==== Data extract

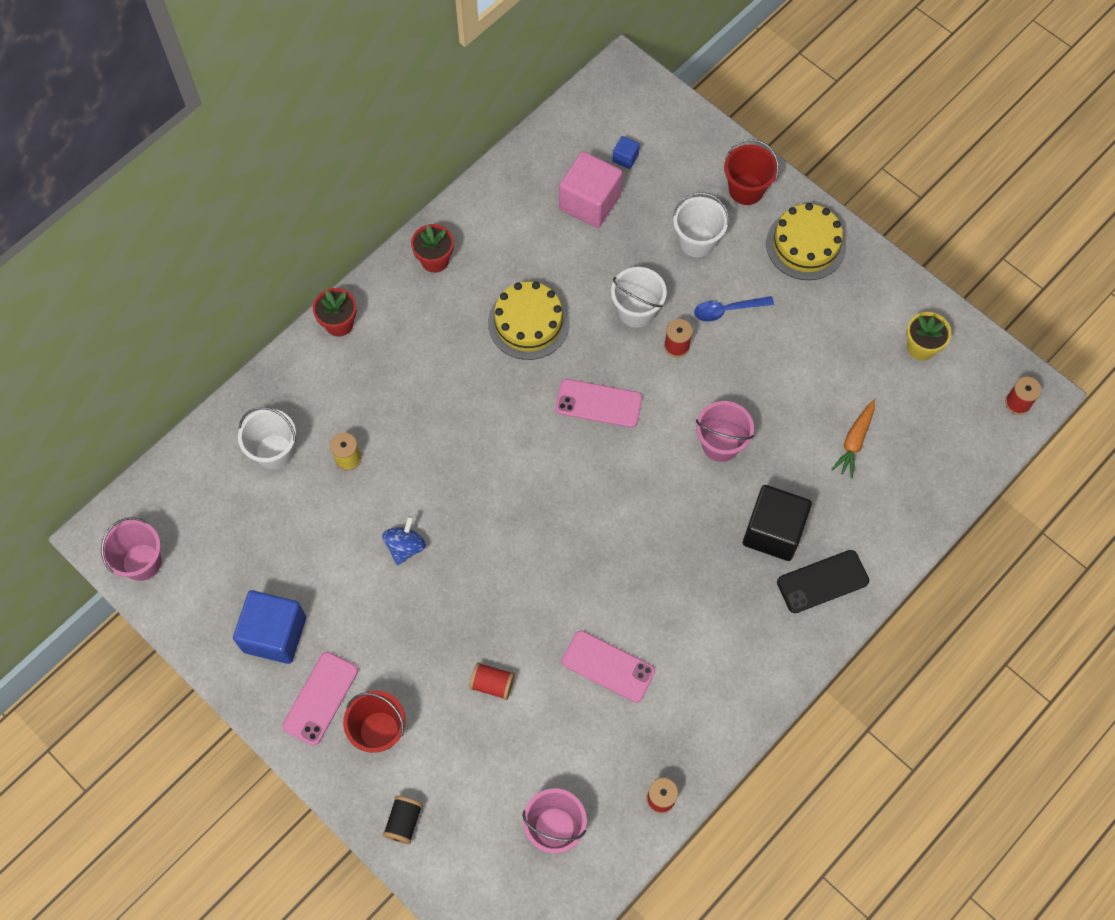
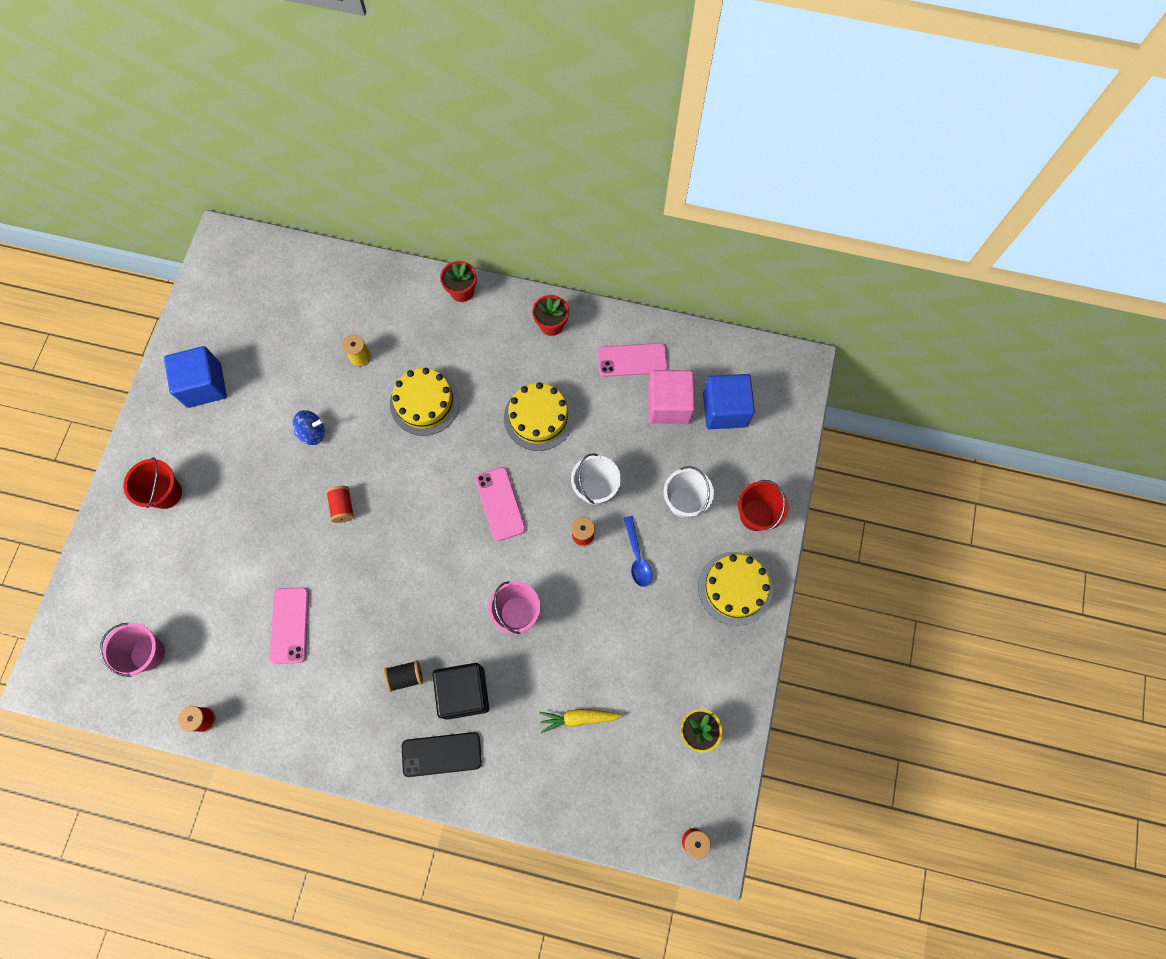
camera: 60 degrees right, 5 degrees up
(142, 562) = (215, 274): pink bucket -> none
(274, 452) = (339, 307): white bucket -> none
(320, 698) = (172, 441): pink phone -> pink phone (632, 360)
(404, 822) = (107, 546): black spool -> black spool (405, 677)
(443, 420) = (425, 402): none -> yellow cake
(492, 684) = (236, 550): red spool -> red spool (343, 507)
(625, 158) = (725, 409): blue cube -> blue cube, size x2.26
(727, 310) = (637, 557): blue spoon -> blue spoon turned 150 degrees counterclockwise
(822, 581) = (441, 754): black phone -> black phone turned 45 degrees counterclockwise
(854, 441) = (578, 718): orange carrot -> yellow carrot

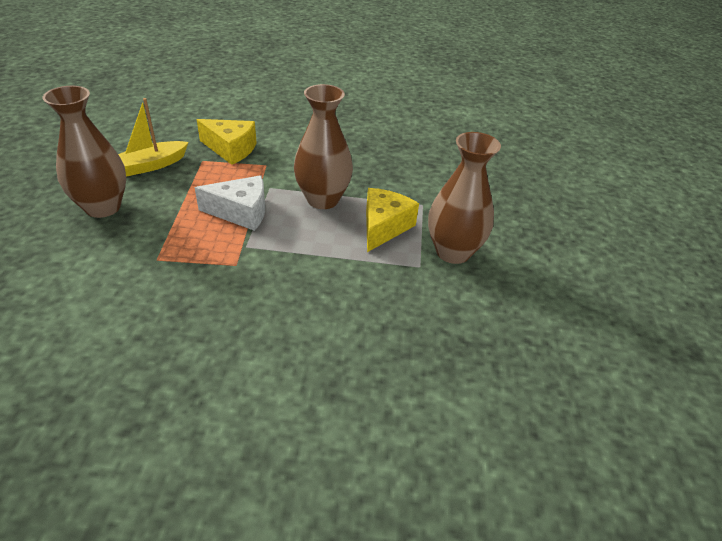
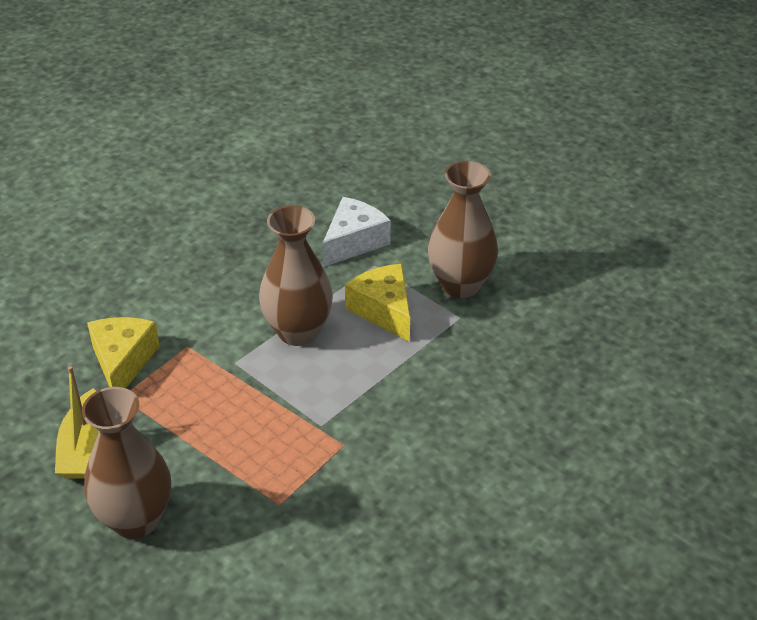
camera: 50 degrees left, 0 degrees up
(231, 149) = (123, 362): yellow cheese -> yellow cheese turned 60 degrees counterclockwise
(241, 212) = (259, 405): white cheese -> white cheese (354, 242)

========

__Problem to work on__:
When copying from the data above, print only the lines from the line containing "(727, 310) = (637, 557): blue" to the line containing "camera: 50 degrees left, 0 degrees up", exactly, and leave the pictures out.

__Reply to the exercise__:
(727, 310) = (637, 557): blue spoon -> blue spoon turned 150 degrees counterclockwise
(822, 581) = (441, 754): black phone -> black phone turned 45 degrees counterclockwise
(854, 441) = (578, 718): orange carrot -> yellow carrot

camera: 50 degrees left, 0 degrees up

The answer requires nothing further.